> _Exercise aim_:
Start at the line that contains "green rolling pin: 1 -> 2". Repeat it and each line after it, exactly, up to and including the final line of the data.

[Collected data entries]
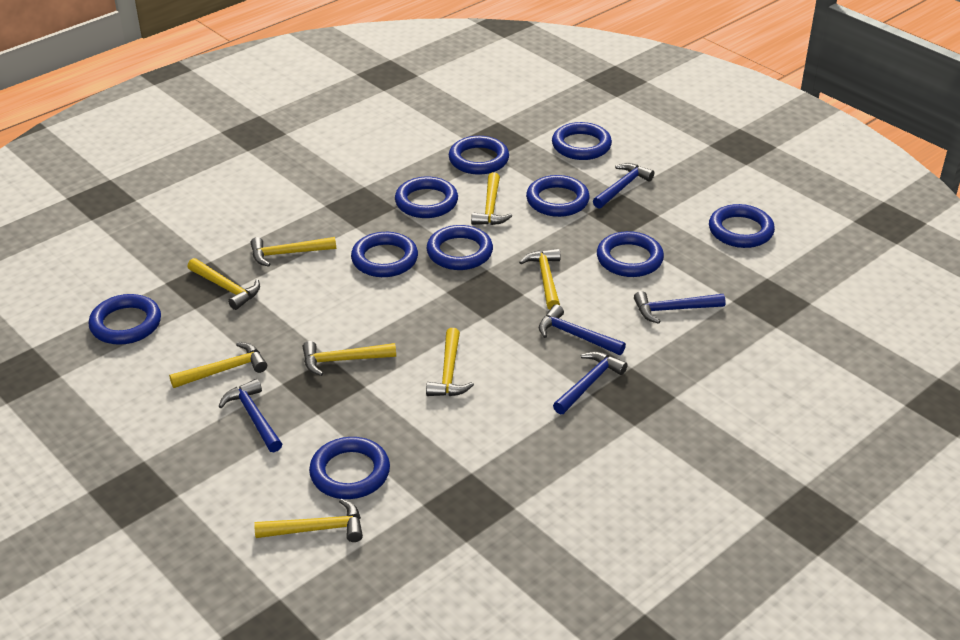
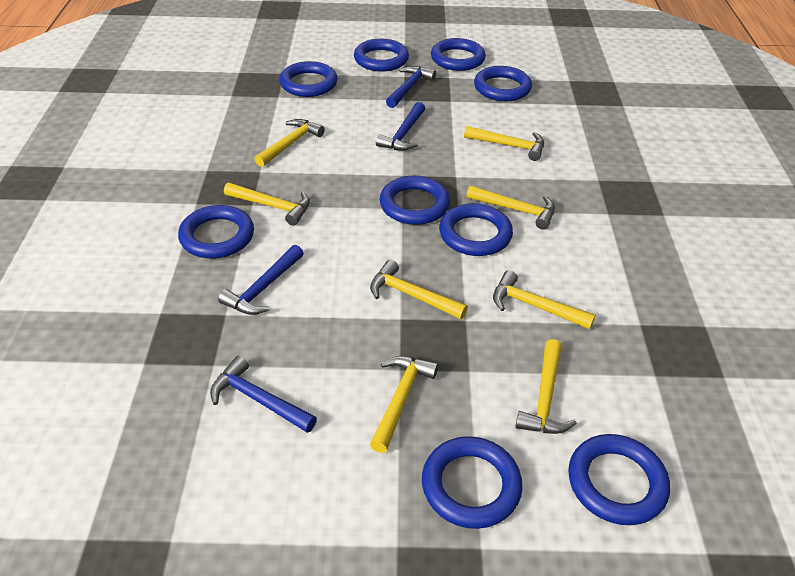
blue hammer: 5 -> 4
blue ring: 10 -> 9

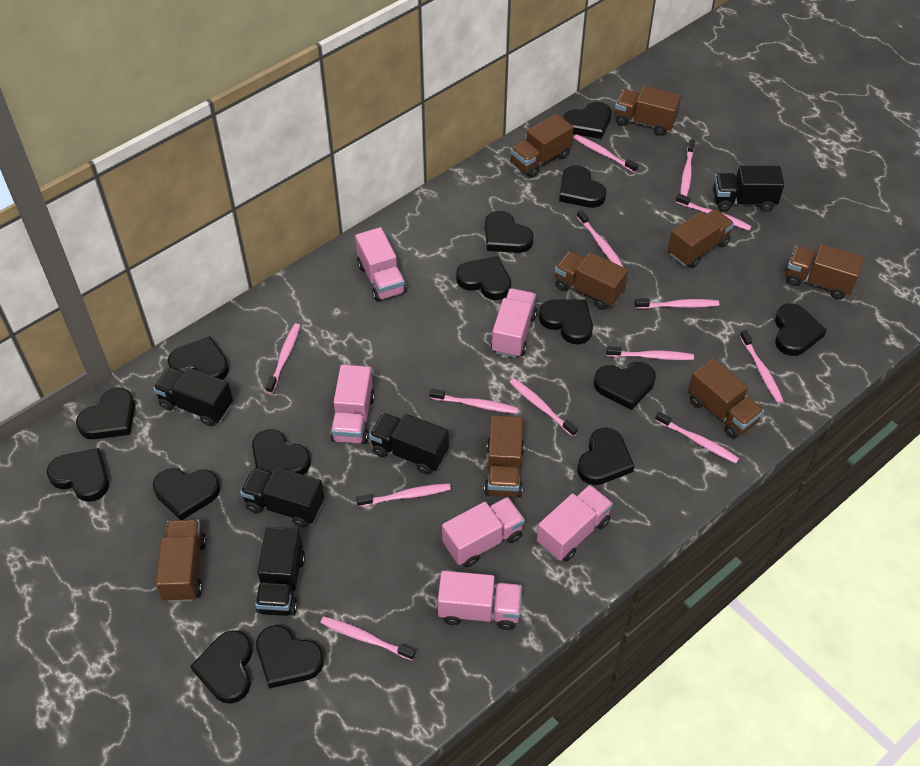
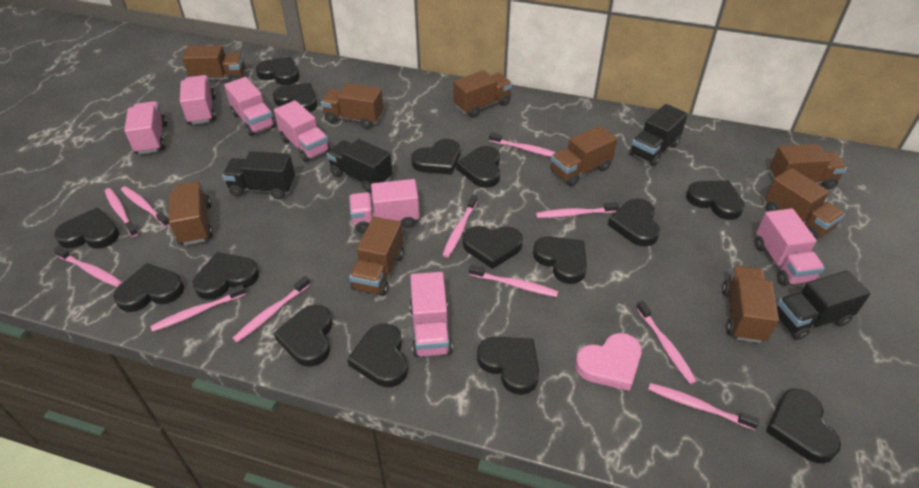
black truck: 5 -> 4
brown truck: 8 -> 9
pink heart: 0 -> 1
pink toothbrush: 13 -> 11
pink truck: 6 -> 7

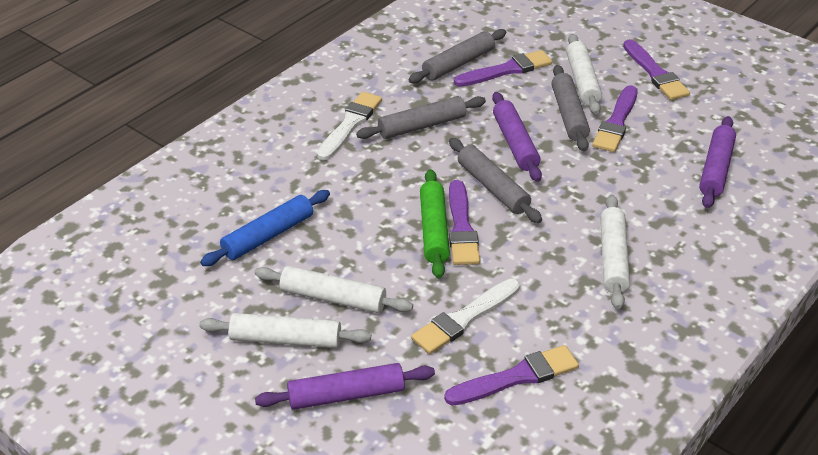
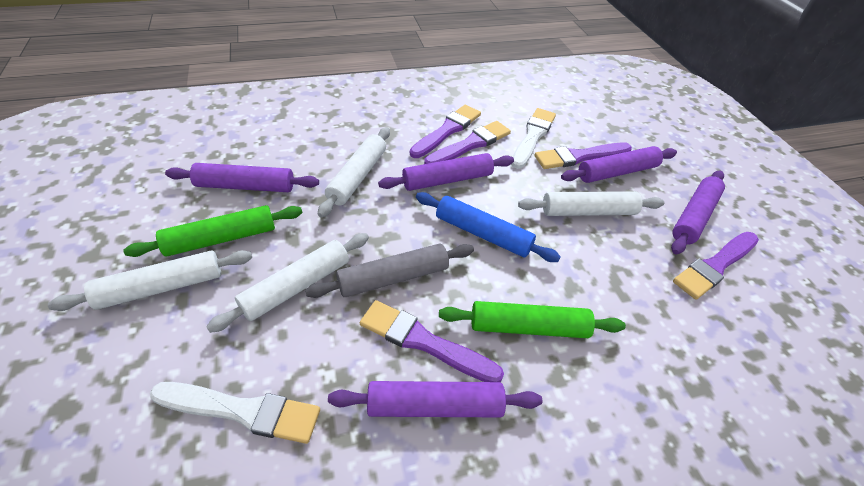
green rolling pin: 1 -> 2
grey rolling pin: 4 -> 1
purple rolling pin: 3 -> 5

> _Task response_:
green rolling pin: 1 -> 2
grey rolling pin: 4 -> 1
purple rolling pin: 3 -> 5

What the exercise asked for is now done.